▶

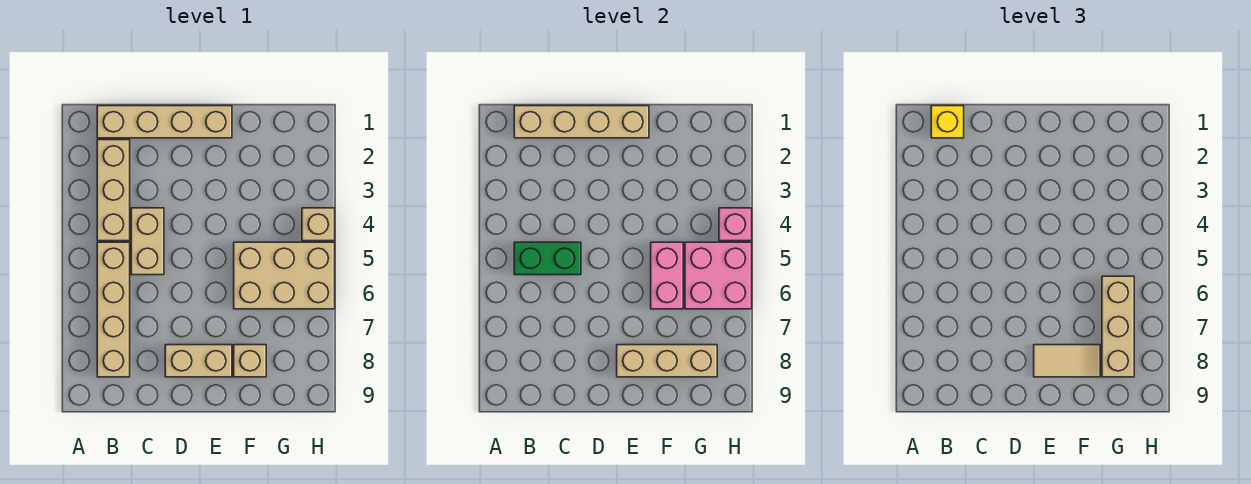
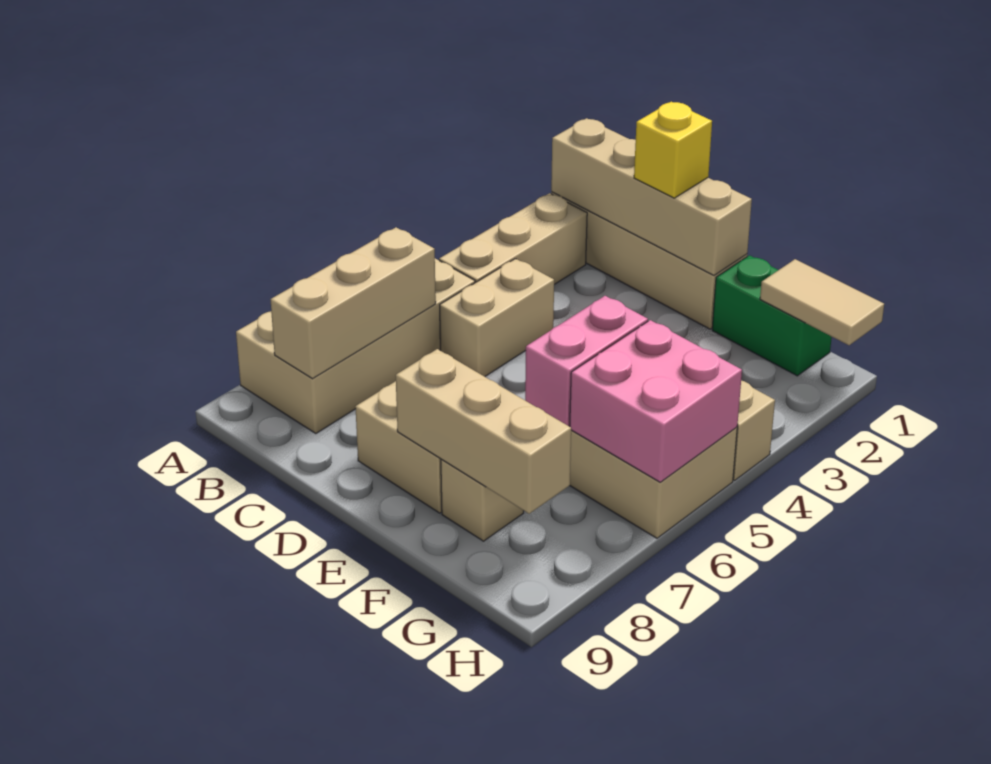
yellow brick B1 level 3 -> yellow brick D1 level 3
tan brick B5:B8 level 1 -> tan brick A5:B8 level 1
green brick B5:C5 level 2 -> green brick F1:G1 level 1
tan tile E8:F8 level 3 -> tan tile G1:H1 level 2
tan brick G6:G8 level 3 -> tan brick B6:B8 level 2
pink brick H4 level 2 -> none

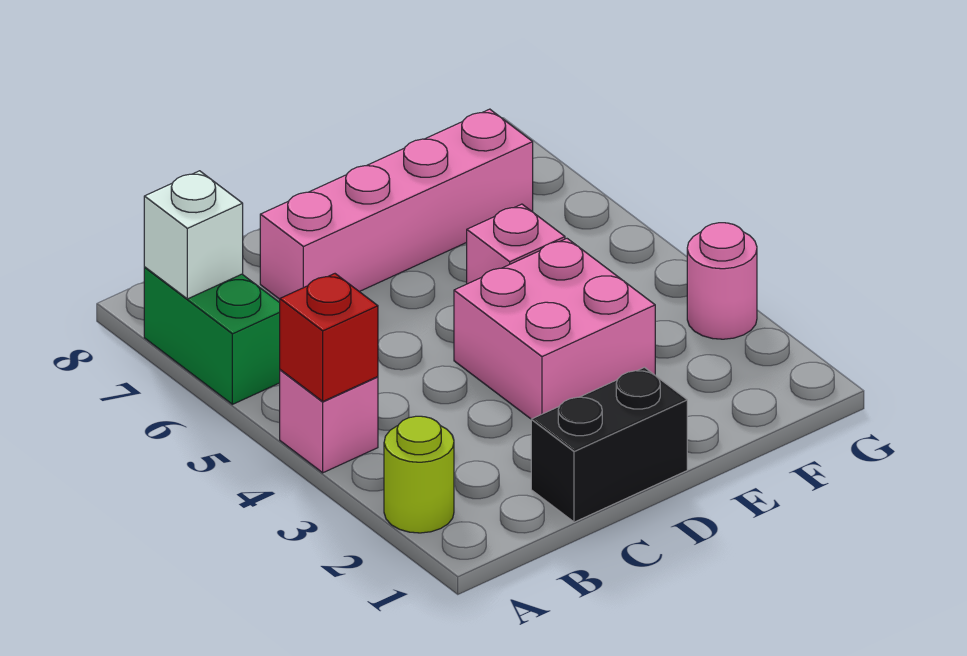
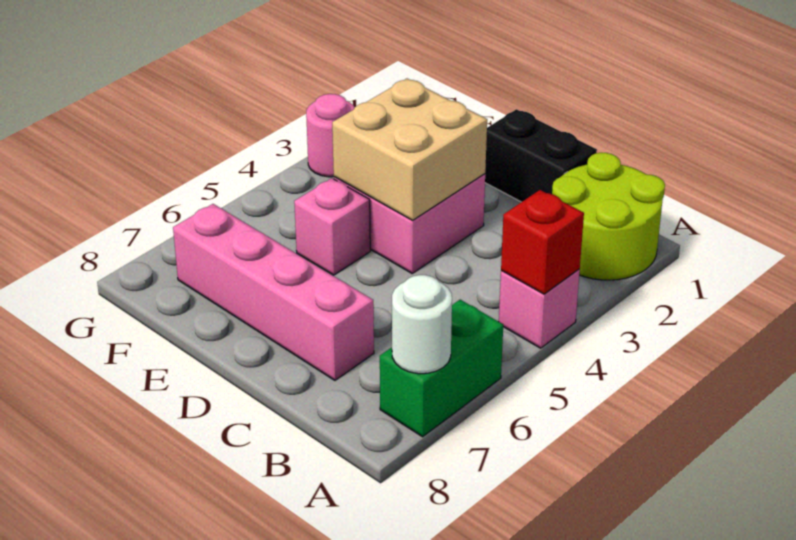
lime round brick A2 level 1 -> lime round brick A1:B2 level 1
white brick A7 level 2 -> white round brick A7 level 2
none -> tan brick D3:E4 level 2

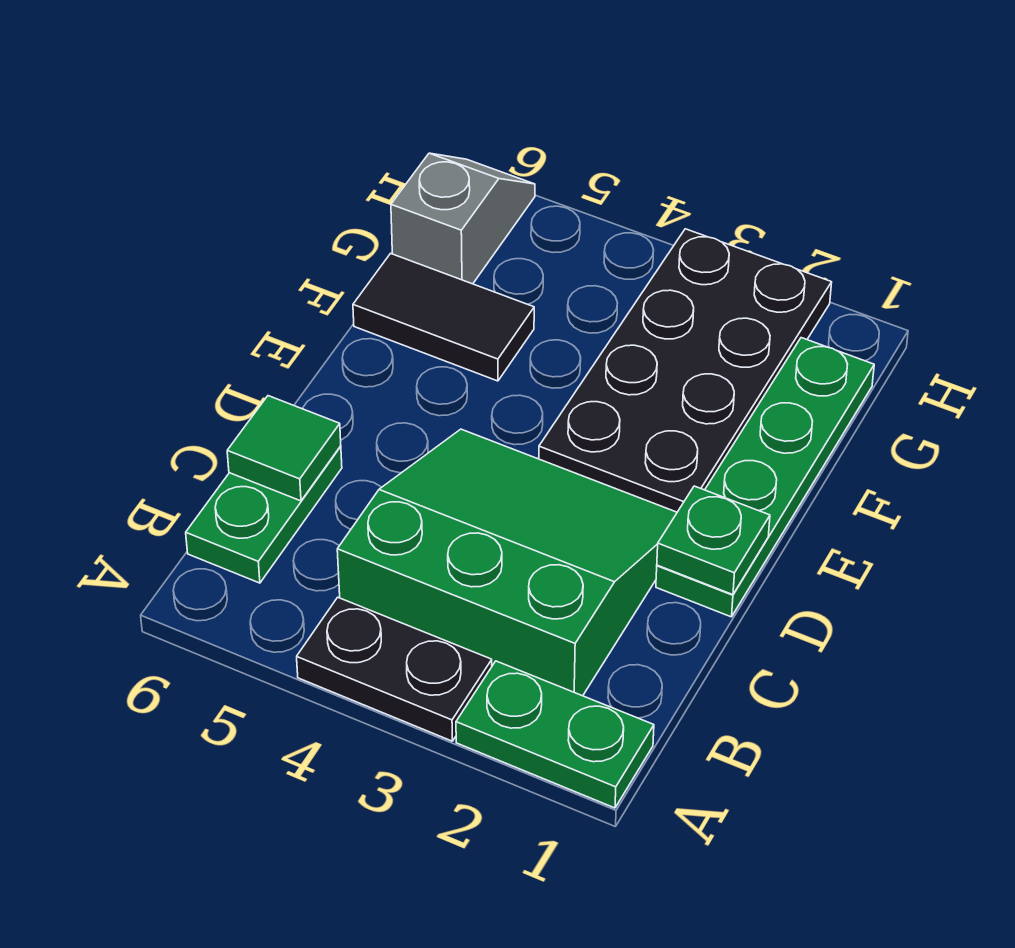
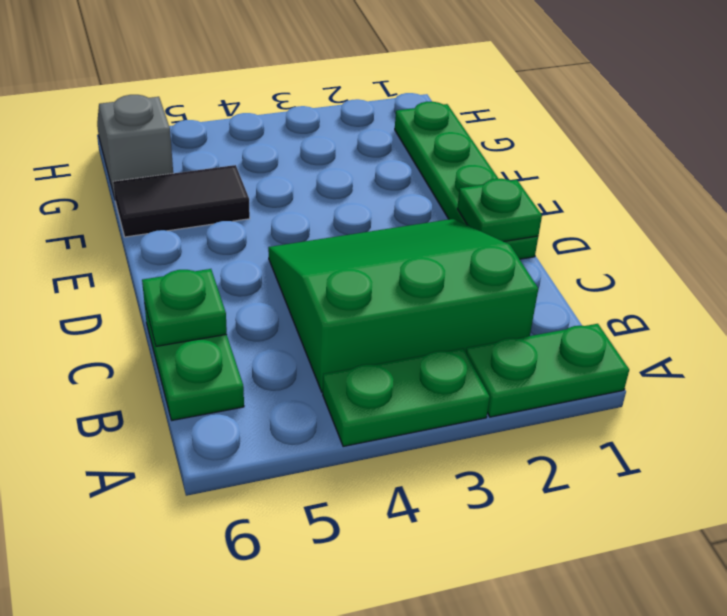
black plate A3:A4 level 1 -> green plate A3:A4 level 1
green tile C6 level 2 -> green plate C6 level 2
black plate E2:H3 level 1 -> none

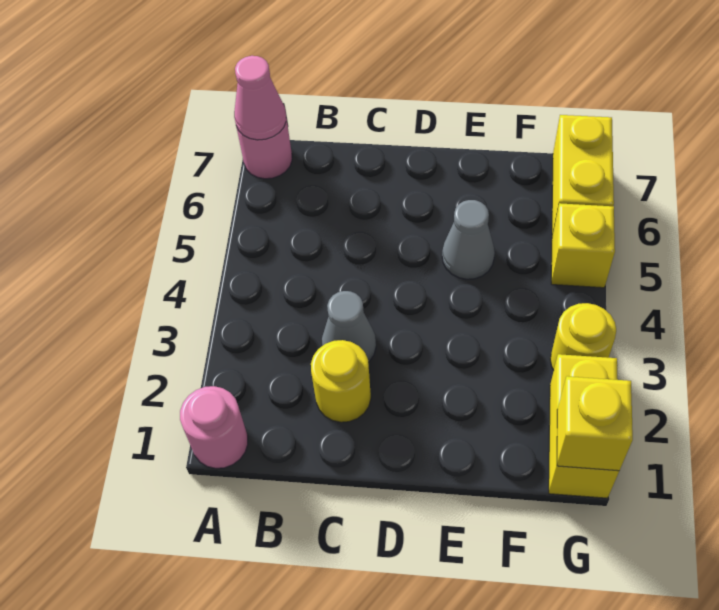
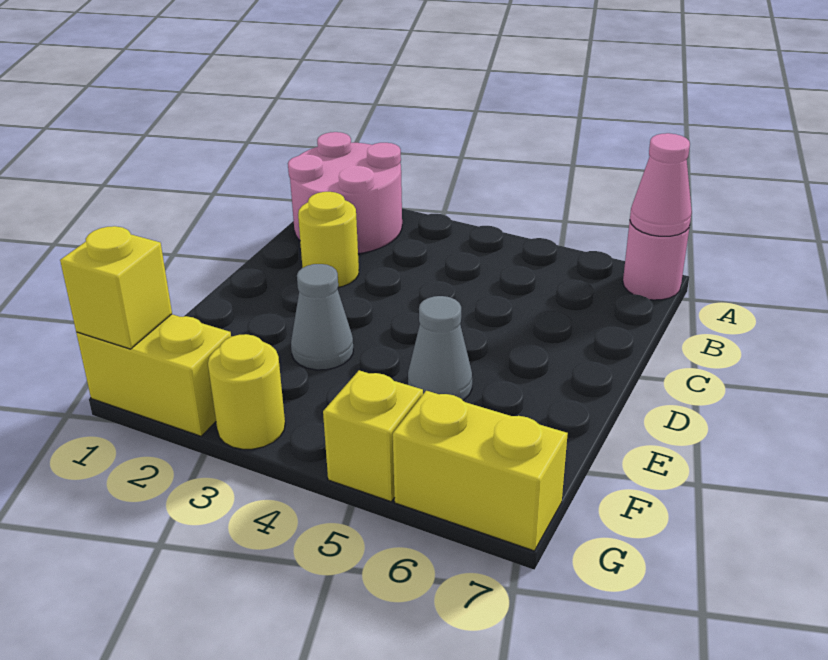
pink round brick A1 level 1 -> pink round brick A1:B2 level 1
grey cone C3 level 1 -> grey cone E3 level 1

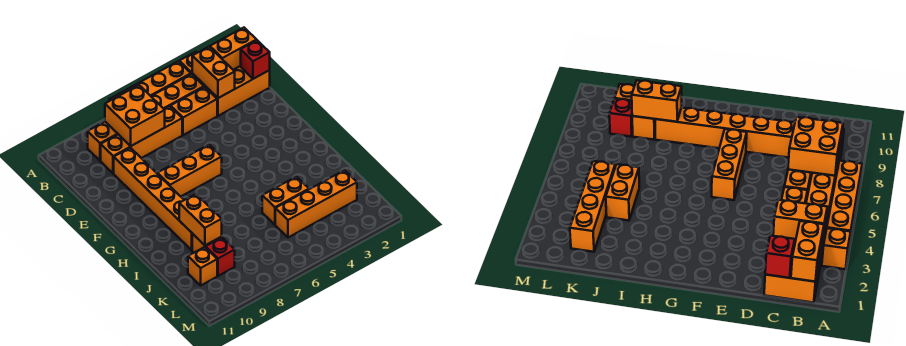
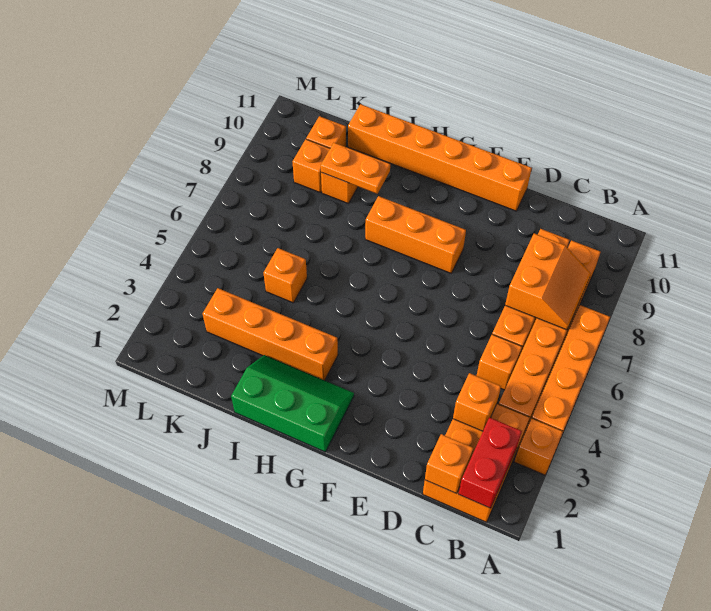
orange brick B1:B2 level 2 -> red brick B1:B2 level 2
orange brick B3:C3 level 2 -> orange brick C3 level 2
orange brick B7:C8 level 2 -> orange slope B7:C8 level 2 top C
red brick C1 level 2 -> orange brick C1 level 2
orange brick C4:C5 level 1 -> orange brick C5 level 1
orange brick D9:I9 level 1 -> orange brick E11:J11 level 1
orange brick F6:F8 level 1 -> orange brick F8:H8 level 1
none -> green slope G1:I2 level 1 top 1
orange brick I9:J9 level 2 -> orange plate I9:J9 level 2
orange brick J4:J5 level 1 -> orange brick J5 level 1
orange brick K2:K5 level 1 -> orange brick H3:K3 level 1
red brick K9 level 1 -> orange brick K9 level 1

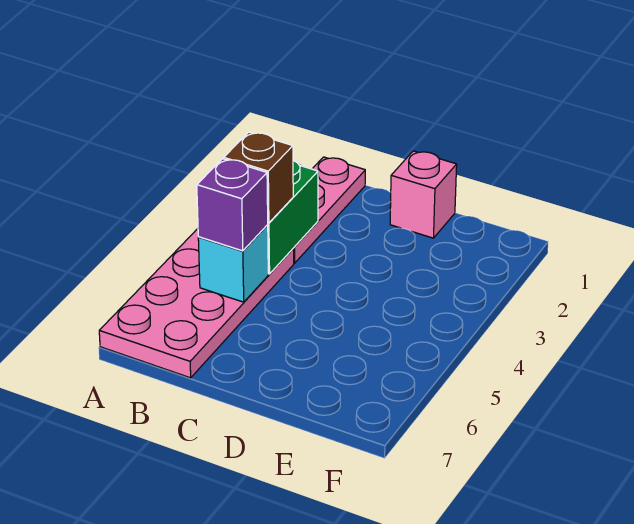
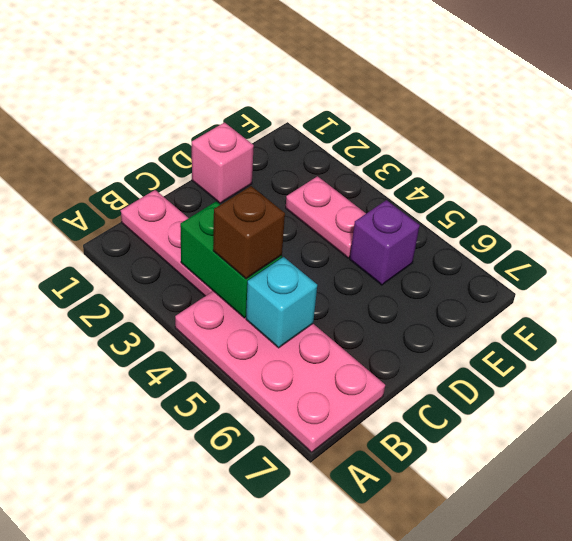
purple brick B5 level 3 -> purple brick E5 level 1
none -> pink plate E3:E4 level 1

◀

Brief: The answer is to be the lines from the line that contains "white brick A7" through the last line of the material, retyped exactly, both included, with pictures left out, please.

Response area:
white brick A7 level 2 -> white round brick A7 level 2
none -> tan brick D3:E4 level 2

black plate A3:A4 level 1 -> green plate A3:A4 level 1
green tile C6 level 2 -> green plate C6 level 2
black plate E2:H3 level 1 -> none

pink round brick A1 level 1 -> pink round brick A1:B2 level 1
grey cone C3 level 1 -> grey cone E3 level 1

orange brick B1:B2 level 2 -> red brick B1:B2 level 2
orange brick B3:C3 level 2 -> orange brick C3 level 2
orange brick B7:C8 level 2 -> orange slope B7:C8 level 2 top C
red brick C1 level 2 -> orange brick C1 level 2
orange brick C4:C5 level 1 -> orange brick C5 level 1
orange brick D9:I9 level 1 -> orange brick E11:J11 level 1
orange brick F6:F8 level 1 -> orange brick F8:H8 level 1
none -> green slope G1:I2 level 1 top 1
orange brick I9:J9 level 2 -> orange plate I9:J9 level 2
orange brick J4:J5 level 1 -> orange brick J5 level 1
orange brick K2:K5 level 1 -> orange brick H3:K3 level 1
red brick K9 level 1 -> orange brick K9 level 1

purple brick B5 level 3 -> purple brick E5 level 1
none -> pink plate E3:E4 level 1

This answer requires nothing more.